**DIRECTIONS FOR THIS TASK**
In the listing below, find the line holding "orange brick J11:K11" and the line holding "red brick L9". Write out those two lines and all lines between, exactly, and nothing more.

**WORKING DATA**
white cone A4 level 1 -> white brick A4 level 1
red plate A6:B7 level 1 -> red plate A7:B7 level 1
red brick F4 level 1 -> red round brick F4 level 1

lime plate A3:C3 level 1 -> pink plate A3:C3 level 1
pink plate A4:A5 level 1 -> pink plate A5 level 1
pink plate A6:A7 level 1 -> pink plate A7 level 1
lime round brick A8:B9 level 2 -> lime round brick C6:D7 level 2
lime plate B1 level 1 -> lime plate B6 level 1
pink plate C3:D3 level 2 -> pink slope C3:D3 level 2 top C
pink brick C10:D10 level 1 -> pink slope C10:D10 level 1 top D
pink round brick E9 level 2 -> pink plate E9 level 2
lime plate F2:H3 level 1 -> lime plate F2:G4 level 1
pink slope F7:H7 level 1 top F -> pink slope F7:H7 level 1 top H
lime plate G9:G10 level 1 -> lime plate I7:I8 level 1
--
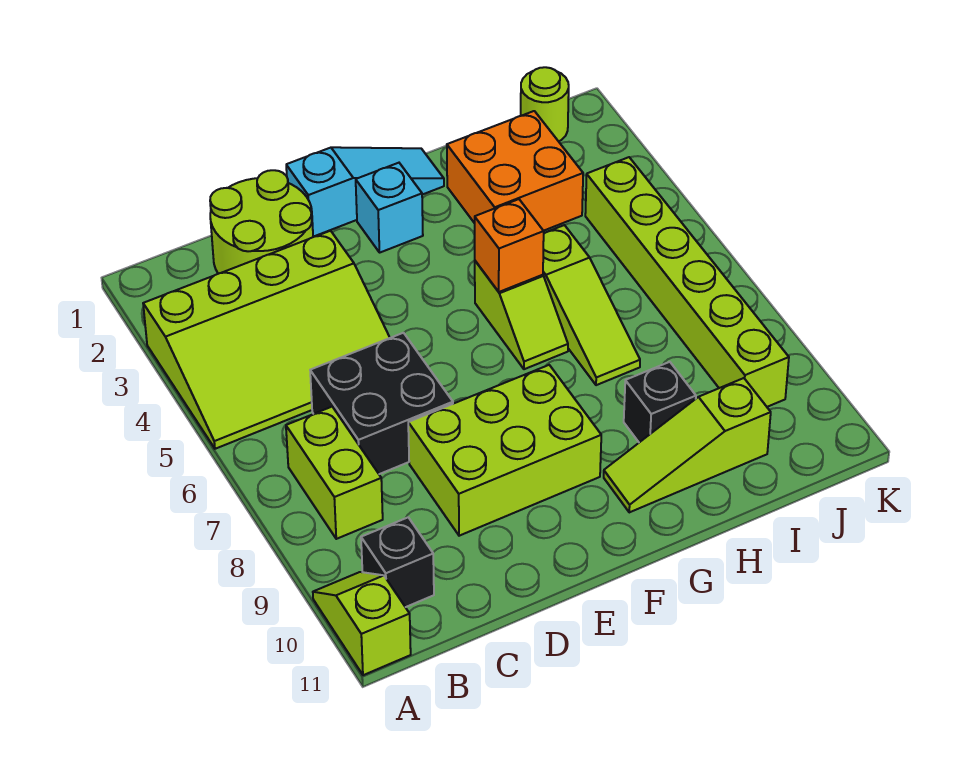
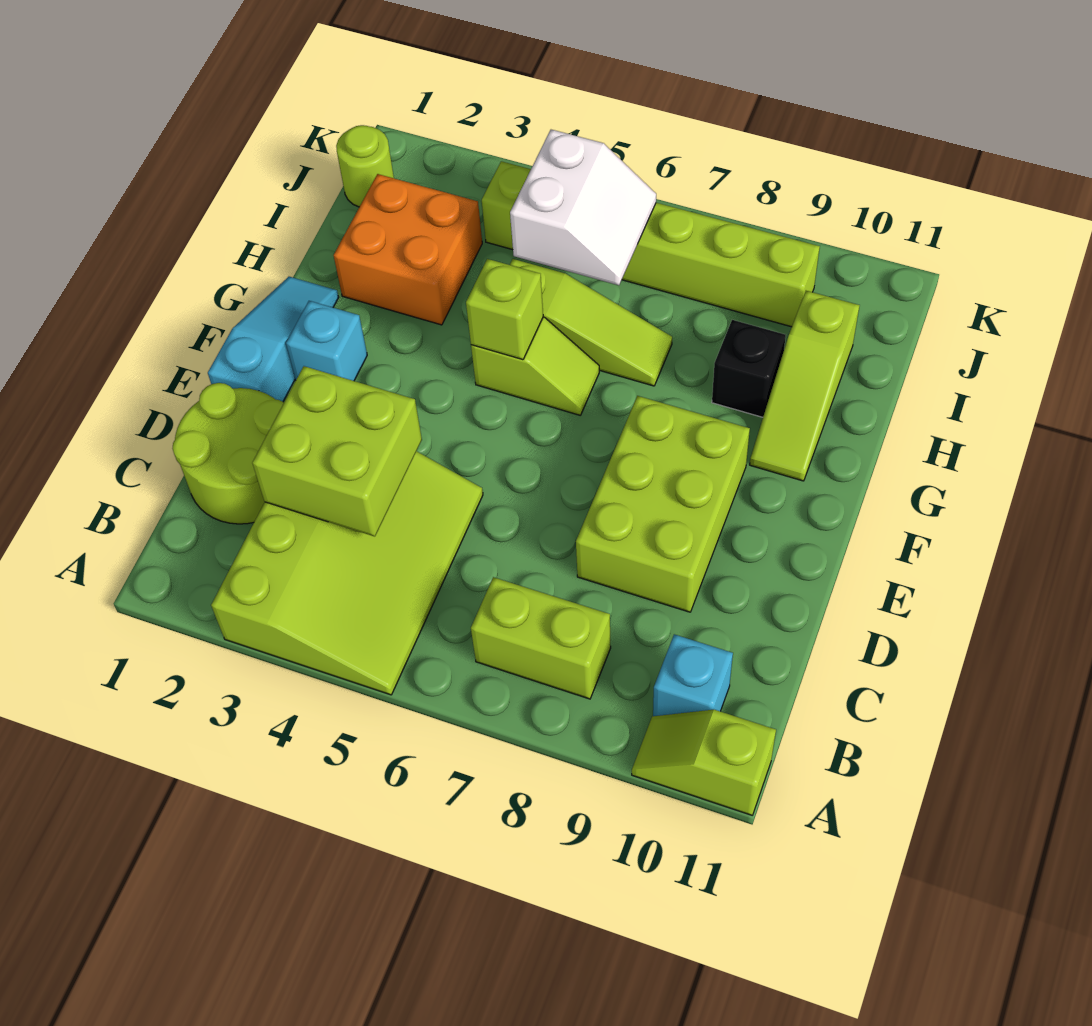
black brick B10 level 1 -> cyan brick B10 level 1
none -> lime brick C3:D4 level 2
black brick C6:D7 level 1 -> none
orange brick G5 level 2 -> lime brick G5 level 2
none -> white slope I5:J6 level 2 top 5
---
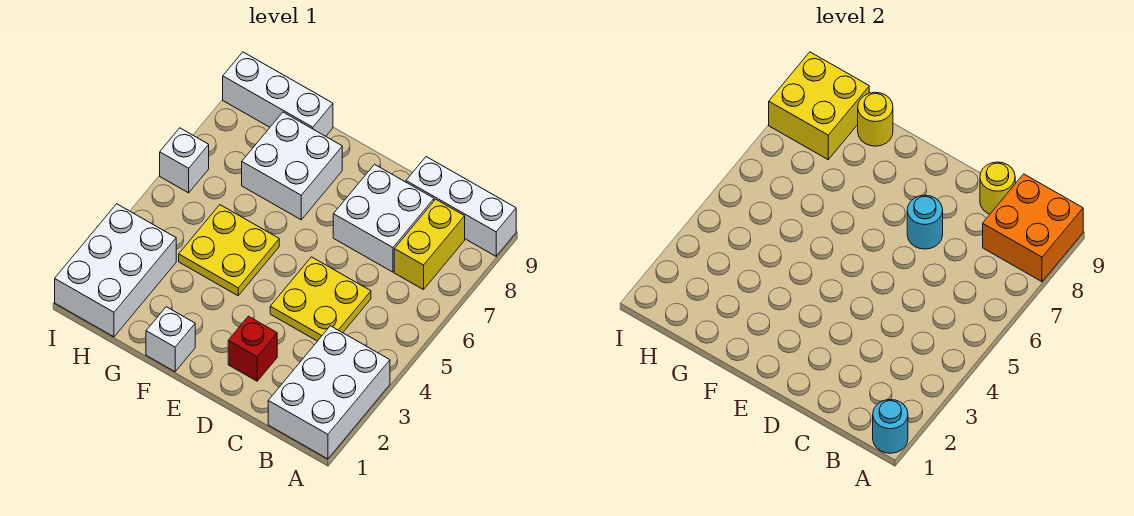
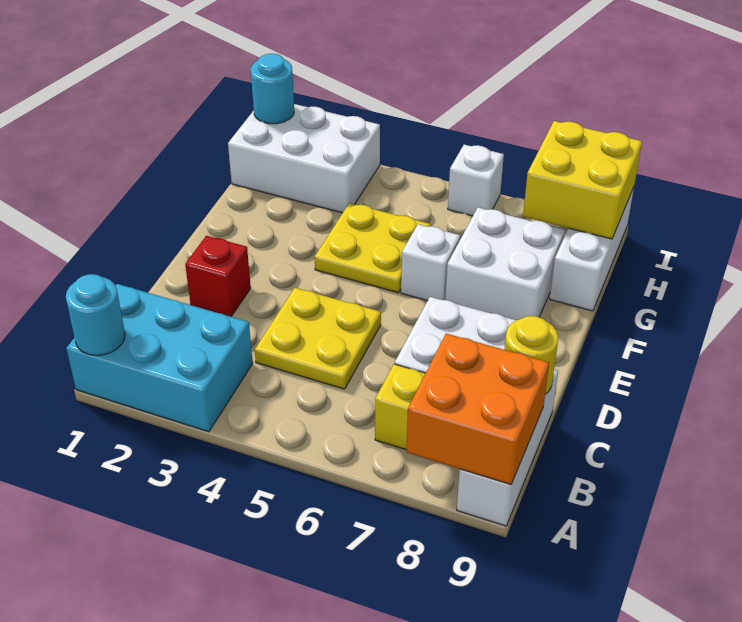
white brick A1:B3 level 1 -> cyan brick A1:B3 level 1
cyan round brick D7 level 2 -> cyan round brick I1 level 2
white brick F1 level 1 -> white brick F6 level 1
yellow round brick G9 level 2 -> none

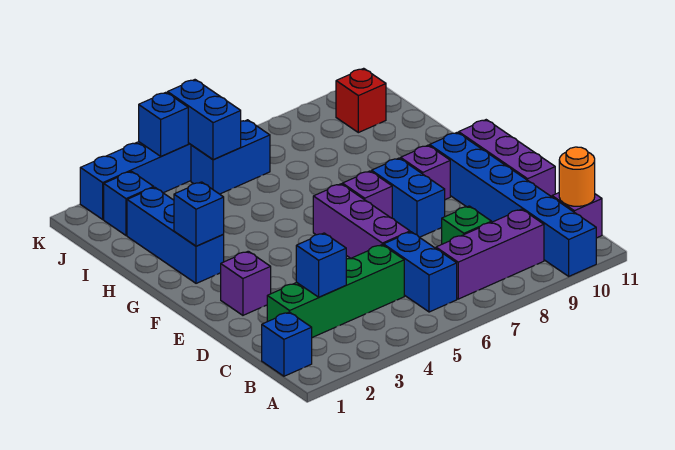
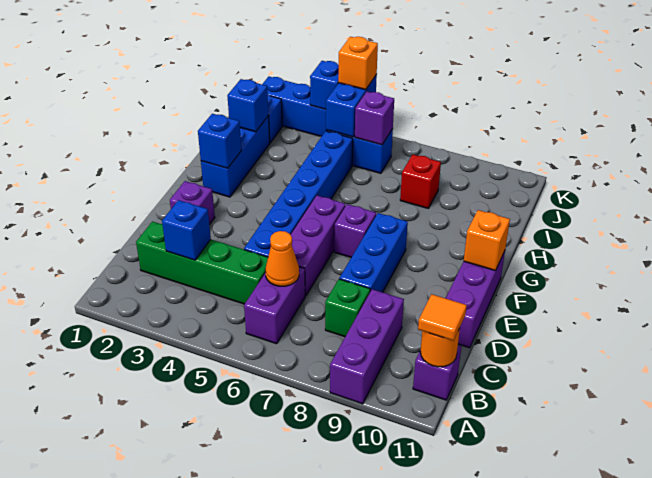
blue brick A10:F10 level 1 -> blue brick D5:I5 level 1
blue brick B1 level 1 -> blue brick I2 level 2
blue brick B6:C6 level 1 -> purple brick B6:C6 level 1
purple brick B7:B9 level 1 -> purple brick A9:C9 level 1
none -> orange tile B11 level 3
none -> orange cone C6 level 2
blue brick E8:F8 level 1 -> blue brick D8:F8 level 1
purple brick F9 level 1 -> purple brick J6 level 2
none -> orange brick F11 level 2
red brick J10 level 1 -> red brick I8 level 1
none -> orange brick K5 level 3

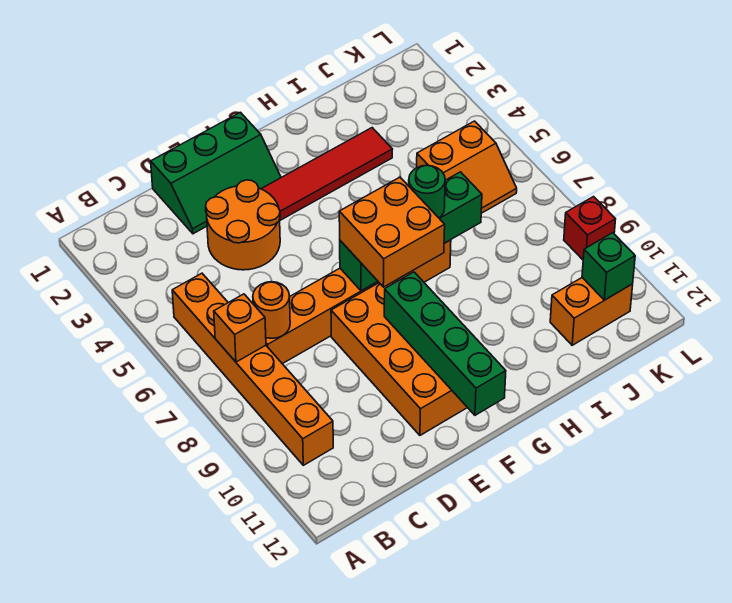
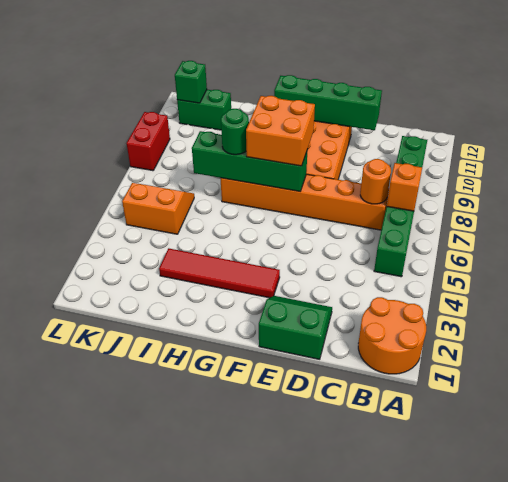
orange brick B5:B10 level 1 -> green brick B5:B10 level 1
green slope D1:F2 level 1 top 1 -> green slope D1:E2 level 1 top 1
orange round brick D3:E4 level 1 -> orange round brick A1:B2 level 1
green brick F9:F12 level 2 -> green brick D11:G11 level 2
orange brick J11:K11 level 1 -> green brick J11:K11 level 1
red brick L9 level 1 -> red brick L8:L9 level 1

**FINISHED TASK**
orange brick J11:K11 level 1 -> green brick J11:K11 level 1
red brick L9 level 1 -> red brick L8:L9 level 1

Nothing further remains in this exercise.